The records below are to be repeated exactly, and their pictures left out.
::: MATERIAL TO PROCESS :::
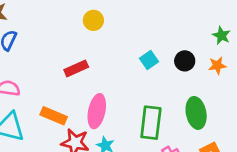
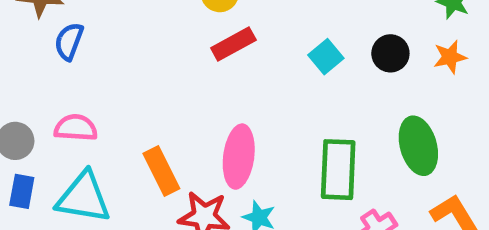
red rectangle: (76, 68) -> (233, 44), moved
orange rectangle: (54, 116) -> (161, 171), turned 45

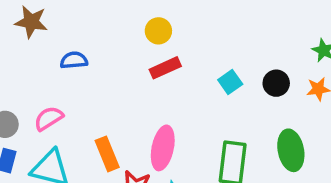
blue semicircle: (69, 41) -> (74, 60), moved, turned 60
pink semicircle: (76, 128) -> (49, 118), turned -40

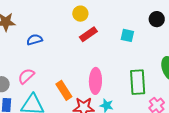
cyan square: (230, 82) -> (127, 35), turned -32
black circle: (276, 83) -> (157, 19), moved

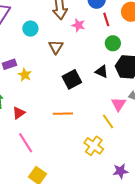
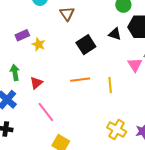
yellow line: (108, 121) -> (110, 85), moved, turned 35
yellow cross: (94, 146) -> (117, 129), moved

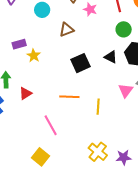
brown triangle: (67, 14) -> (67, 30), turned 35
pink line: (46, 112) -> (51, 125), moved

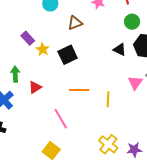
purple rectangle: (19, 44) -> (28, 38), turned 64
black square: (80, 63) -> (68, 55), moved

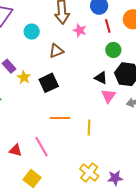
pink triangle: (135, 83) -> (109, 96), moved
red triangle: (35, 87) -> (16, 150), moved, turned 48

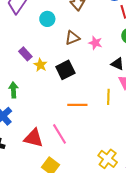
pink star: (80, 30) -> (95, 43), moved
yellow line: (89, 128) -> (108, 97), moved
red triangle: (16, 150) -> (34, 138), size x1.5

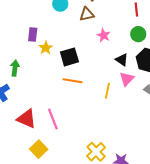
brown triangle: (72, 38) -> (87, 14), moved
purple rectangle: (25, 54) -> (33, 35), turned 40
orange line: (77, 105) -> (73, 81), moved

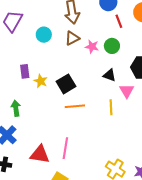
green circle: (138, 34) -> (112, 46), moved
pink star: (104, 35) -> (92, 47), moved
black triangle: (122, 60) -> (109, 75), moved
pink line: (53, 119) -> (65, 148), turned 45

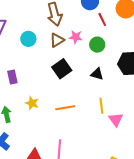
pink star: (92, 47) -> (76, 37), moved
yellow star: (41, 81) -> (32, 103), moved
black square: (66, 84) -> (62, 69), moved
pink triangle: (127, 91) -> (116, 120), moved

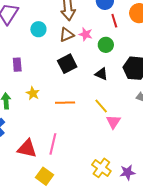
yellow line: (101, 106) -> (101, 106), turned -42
:::
◆ ANSWER SPACE:
red rectangle: (76, 68) -> (233, 44), moved
orange rectangle: (54, 116) -> (161, 171), turned 45

blue semicircle: (69, 41) -> (74, 60), moved, turned 60
pink semicircle: (76, 128) -> (49, 118), turned -40

cyan square: (230, 82) -> (127, 35), turned -32
black circle: (276, 83) -> (157, 19), moved

yellow line: (108, 121) -> (110, 85), moved, turned 35
yellow cross: (94, 146) -> (117, 129), moved

brown triangle: (67, 14) -> (67, 30), turned 35
pink line: (46, 112) -> (51, 125), moved

purple rectangle: (19, 44) -> (28, 38), turned 64
black square: (80, 63) -> (68, 55), moved

pink triangle: (135, 83) -> (109, 96), moved
red triangle: (35, 87) -> (16, 150), moved, turned 48

pink star: (80, 30) -> (95, 43), moved
yellow line: (89, 128) -> (108, 97), moved
red triangle: (16, 150) -> (34, 138), size x1.5

brown triangle: (72, 38) -> (87, 14), moved
purple rectangle: (25, 54) -> (33, 35), turned 40
orange line: (77, 105) -> (73, 81), moved

green circle: (138, 34) -> (112, 46), moved
pink star: (104, 35) -> (92, 47), moved
black triangle: (122, 60) -> (109, 75), moved
pink line: (53, 119) -> (65, 148), turned 45

pink star: (92, 47) -> (76, 37), moved
yellow star: (41, 81) -> (32, 103), moved
black square: (66, 84) -> (62, 69), moved
pink triangle: (127, 91) -> (116, 120), moved

yellow line: (101, 106) -> (101, 106), turned -42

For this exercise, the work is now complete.